Stored records
━━━

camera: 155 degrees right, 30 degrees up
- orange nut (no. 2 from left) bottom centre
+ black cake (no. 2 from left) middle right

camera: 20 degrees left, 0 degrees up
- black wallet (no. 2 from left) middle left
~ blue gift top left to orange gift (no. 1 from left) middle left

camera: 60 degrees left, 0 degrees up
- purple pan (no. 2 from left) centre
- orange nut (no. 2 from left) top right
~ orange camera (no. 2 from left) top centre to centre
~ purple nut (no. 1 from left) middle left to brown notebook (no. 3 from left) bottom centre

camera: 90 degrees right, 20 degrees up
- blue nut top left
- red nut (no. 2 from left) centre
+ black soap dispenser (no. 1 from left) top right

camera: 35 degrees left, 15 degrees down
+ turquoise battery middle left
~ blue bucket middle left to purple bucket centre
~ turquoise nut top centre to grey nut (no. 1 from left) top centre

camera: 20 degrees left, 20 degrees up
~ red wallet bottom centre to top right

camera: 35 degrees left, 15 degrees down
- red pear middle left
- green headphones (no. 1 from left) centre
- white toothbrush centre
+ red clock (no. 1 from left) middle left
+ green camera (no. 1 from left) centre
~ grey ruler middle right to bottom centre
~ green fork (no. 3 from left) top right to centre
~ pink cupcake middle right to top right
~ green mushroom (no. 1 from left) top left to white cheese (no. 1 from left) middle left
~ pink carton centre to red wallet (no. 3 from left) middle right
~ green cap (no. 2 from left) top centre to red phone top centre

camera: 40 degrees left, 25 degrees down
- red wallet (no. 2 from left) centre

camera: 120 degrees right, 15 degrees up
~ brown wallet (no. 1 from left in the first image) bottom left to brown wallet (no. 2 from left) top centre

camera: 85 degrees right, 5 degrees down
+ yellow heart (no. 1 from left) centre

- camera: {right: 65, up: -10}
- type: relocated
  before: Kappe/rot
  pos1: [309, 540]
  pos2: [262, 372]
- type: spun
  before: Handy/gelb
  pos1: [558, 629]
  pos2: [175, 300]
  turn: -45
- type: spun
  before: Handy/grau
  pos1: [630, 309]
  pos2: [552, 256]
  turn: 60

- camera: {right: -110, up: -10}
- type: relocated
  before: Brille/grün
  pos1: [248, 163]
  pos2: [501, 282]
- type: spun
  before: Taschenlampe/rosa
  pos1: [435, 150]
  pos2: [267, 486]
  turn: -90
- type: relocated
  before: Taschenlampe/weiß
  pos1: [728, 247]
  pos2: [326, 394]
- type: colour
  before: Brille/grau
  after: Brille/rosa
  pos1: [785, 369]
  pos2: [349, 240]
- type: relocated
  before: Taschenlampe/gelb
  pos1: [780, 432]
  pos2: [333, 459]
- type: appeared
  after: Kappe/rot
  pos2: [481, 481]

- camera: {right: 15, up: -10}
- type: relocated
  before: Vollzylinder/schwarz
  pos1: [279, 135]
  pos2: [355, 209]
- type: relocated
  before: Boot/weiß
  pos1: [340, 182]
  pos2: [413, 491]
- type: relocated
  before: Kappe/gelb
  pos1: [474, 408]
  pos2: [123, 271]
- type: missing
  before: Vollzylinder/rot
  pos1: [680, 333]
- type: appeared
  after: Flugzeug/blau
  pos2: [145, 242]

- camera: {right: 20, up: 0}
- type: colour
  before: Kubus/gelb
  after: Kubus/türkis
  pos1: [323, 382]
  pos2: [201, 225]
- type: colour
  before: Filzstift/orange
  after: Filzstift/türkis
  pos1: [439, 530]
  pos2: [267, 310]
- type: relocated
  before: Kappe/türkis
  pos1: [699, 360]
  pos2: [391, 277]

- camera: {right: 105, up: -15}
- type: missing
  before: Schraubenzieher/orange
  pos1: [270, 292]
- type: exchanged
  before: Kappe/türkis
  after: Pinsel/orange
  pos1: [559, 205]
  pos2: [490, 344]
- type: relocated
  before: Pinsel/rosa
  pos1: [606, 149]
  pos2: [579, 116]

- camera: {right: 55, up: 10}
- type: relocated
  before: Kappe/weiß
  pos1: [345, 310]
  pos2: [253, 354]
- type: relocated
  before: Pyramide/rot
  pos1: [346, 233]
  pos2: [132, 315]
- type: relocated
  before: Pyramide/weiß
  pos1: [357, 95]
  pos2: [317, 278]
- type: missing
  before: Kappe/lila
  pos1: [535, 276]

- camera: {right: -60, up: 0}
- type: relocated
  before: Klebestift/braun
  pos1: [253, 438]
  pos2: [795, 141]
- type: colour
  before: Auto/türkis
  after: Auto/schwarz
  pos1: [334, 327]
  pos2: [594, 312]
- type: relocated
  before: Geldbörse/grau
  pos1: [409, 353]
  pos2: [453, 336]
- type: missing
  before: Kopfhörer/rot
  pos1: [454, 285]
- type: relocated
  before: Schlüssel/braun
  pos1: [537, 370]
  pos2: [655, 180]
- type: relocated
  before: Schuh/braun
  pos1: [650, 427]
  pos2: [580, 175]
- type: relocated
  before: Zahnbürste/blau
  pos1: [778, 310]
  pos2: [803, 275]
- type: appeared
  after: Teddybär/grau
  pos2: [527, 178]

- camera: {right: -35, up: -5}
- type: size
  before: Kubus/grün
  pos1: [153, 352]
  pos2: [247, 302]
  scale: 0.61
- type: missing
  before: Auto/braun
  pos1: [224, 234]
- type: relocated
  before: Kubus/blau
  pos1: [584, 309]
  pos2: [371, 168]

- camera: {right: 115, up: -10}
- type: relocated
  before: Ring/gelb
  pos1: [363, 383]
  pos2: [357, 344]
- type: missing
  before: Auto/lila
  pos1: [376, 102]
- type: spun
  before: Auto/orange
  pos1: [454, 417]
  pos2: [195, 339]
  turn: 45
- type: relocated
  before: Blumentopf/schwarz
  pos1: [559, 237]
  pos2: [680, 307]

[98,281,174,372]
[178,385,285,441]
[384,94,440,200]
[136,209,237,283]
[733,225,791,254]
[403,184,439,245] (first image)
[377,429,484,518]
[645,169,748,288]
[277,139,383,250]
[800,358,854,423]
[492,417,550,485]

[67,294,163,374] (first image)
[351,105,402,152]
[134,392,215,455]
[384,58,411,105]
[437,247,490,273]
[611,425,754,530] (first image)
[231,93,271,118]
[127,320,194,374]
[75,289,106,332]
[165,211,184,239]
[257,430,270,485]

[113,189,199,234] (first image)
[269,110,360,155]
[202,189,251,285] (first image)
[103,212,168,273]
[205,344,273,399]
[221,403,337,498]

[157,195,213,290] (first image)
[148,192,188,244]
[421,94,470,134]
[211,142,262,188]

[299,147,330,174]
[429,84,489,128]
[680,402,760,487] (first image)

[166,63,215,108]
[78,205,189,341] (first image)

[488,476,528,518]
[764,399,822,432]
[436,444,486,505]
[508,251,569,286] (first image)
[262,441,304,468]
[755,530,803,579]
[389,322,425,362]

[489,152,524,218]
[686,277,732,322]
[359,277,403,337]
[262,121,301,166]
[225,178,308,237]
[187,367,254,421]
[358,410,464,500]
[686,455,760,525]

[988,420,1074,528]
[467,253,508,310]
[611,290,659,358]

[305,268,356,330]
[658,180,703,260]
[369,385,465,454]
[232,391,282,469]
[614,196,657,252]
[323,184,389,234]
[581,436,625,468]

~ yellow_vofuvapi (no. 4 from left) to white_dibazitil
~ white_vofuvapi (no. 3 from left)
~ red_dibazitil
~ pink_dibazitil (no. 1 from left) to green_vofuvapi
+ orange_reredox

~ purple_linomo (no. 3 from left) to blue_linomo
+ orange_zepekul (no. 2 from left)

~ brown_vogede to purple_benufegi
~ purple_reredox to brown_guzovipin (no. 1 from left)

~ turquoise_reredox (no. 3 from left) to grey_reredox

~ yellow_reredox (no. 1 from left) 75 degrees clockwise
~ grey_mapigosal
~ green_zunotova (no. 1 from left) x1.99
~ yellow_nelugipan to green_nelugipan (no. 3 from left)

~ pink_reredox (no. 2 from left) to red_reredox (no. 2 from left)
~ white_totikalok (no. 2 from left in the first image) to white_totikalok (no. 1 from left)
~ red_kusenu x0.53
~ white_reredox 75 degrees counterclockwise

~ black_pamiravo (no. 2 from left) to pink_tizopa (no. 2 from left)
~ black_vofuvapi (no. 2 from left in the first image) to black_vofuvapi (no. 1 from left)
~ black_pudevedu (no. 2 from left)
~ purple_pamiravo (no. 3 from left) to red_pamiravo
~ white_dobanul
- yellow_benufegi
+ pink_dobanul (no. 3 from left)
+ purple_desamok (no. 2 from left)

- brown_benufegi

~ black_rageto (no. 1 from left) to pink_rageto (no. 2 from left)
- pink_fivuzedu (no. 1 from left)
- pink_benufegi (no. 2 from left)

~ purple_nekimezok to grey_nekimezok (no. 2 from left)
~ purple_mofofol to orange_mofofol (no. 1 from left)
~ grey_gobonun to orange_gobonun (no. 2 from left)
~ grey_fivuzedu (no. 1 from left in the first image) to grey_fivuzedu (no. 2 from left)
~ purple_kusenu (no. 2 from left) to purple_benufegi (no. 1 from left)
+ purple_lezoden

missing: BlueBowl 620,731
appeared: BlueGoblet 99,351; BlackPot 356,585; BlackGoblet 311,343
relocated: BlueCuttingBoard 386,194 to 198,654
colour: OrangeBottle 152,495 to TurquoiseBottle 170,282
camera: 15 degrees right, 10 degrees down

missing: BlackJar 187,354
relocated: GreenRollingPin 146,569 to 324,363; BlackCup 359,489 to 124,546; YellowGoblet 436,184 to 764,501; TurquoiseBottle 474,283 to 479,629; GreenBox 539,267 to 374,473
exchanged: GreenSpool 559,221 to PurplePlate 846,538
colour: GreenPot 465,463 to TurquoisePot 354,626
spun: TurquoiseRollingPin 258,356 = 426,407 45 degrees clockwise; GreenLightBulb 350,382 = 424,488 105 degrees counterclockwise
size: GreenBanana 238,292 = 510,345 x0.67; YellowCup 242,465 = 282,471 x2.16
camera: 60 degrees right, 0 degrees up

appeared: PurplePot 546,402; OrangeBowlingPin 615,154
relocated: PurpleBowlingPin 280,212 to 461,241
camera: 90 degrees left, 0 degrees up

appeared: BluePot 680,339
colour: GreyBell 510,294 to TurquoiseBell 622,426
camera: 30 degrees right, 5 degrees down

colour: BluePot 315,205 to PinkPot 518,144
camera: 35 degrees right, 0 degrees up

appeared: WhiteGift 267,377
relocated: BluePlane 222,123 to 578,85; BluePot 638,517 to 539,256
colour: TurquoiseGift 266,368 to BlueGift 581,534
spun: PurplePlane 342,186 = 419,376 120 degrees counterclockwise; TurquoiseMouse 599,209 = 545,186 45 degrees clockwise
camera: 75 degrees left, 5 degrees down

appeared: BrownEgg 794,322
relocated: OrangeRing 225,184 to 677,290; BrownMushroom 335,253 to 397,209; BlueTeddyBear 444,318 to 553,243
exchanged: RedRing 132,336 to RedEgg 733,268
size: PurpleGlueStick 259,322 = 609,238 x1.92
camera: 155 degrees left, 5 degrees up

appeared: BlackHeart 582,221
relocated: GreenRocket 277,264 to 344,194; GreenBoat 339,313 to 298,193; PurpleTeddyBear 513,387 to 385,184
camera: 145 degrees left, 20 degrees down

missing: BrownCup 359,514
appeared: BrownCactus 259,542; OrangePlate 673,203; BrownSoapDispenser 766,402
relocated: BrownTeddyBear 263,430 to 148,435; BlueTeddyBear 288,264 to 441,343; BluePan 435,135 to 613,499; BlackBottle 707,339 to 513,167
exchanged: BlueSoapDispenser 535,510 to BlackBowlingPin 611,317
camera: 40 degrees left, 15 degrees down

━━━

Among the records above, repeat exactly the line with "missing: BlueBowl 620,731", the line with "colour: OrangeBottle 152,495", and every line in between, and only those.

**Answer area**
missing: BlueBowl 620,731
appeared: BlueGoblet 99,351; BlackPot 356,585; BlackGoblet 311,343
relocated: BlueCuttingBoard 386,194 to 198,654
colour: OrangeBottle 152,495 to TurquoiseBottle 170,282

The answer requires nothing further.